→ Problem requirements: Needed from the data below: every line from the one with "blue cupcake: 3 -> 0" up to and including the one with "yellow cheese: 1 -> 0", repeated exactly and with nothing else.

→ Records for the exercise:
╭──
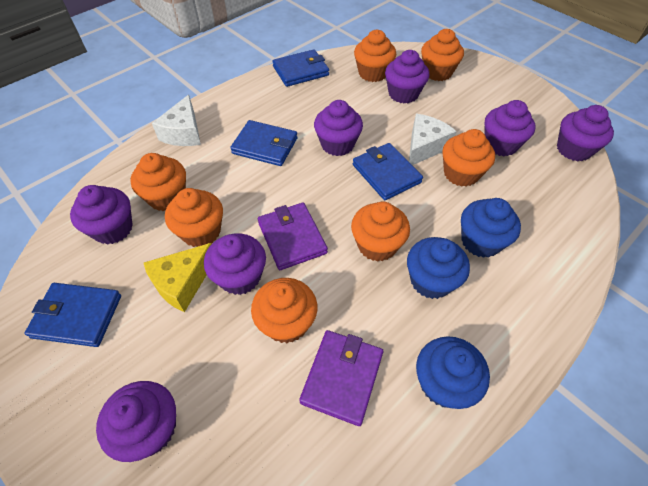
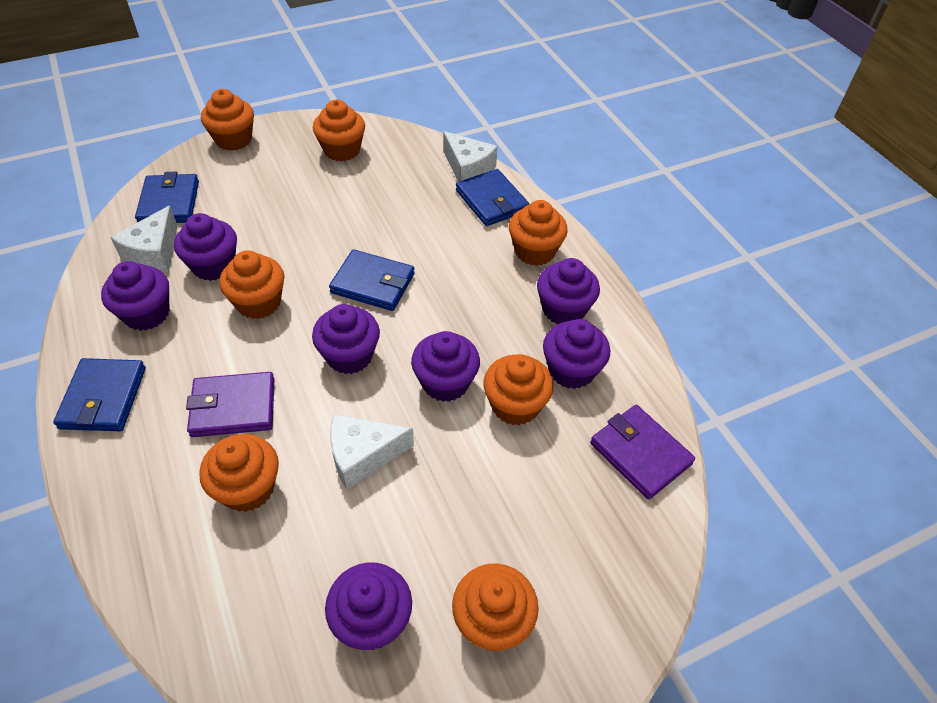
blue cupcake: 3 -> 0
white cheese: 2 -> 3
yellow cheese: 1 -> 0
╰──
╭──
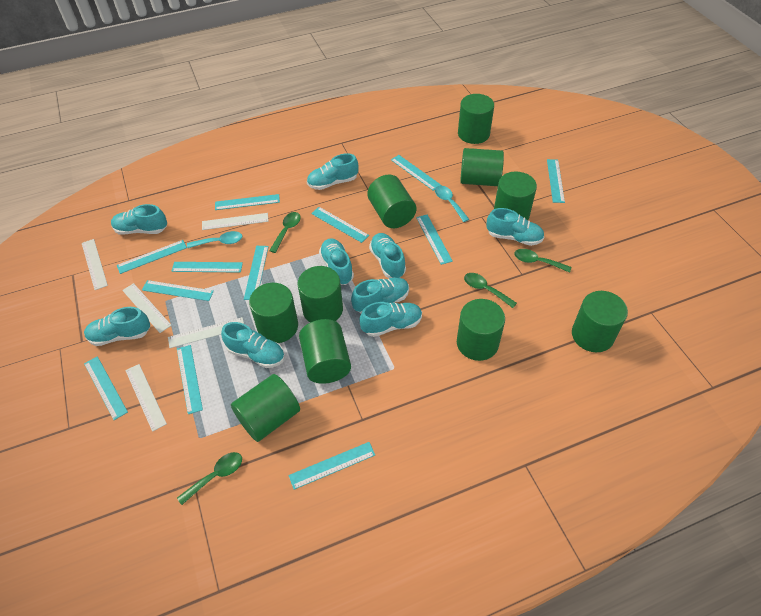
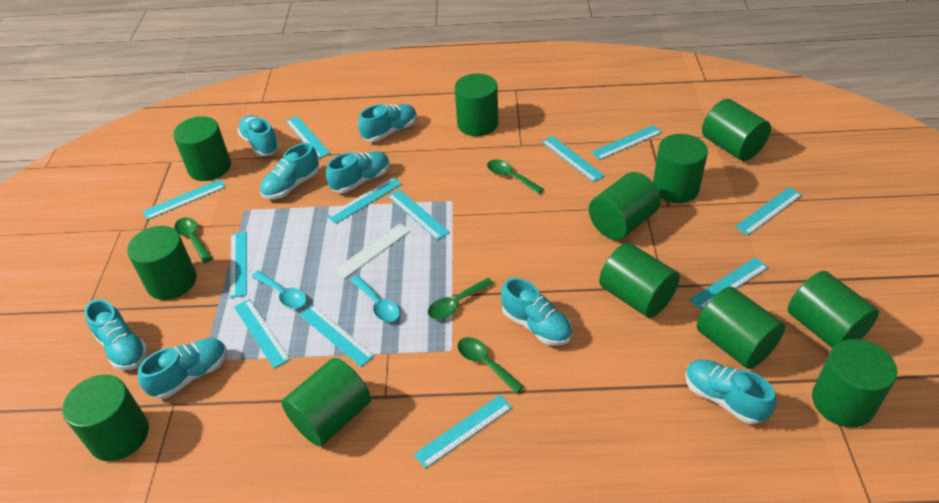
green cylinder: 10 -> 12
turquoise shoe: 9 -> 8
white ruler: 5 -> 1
╰──
→ Answer to this exercise:
blue cupcake: 3 -> 0
white cheese: 2 -> 3
yellow cheese: 1 -> 0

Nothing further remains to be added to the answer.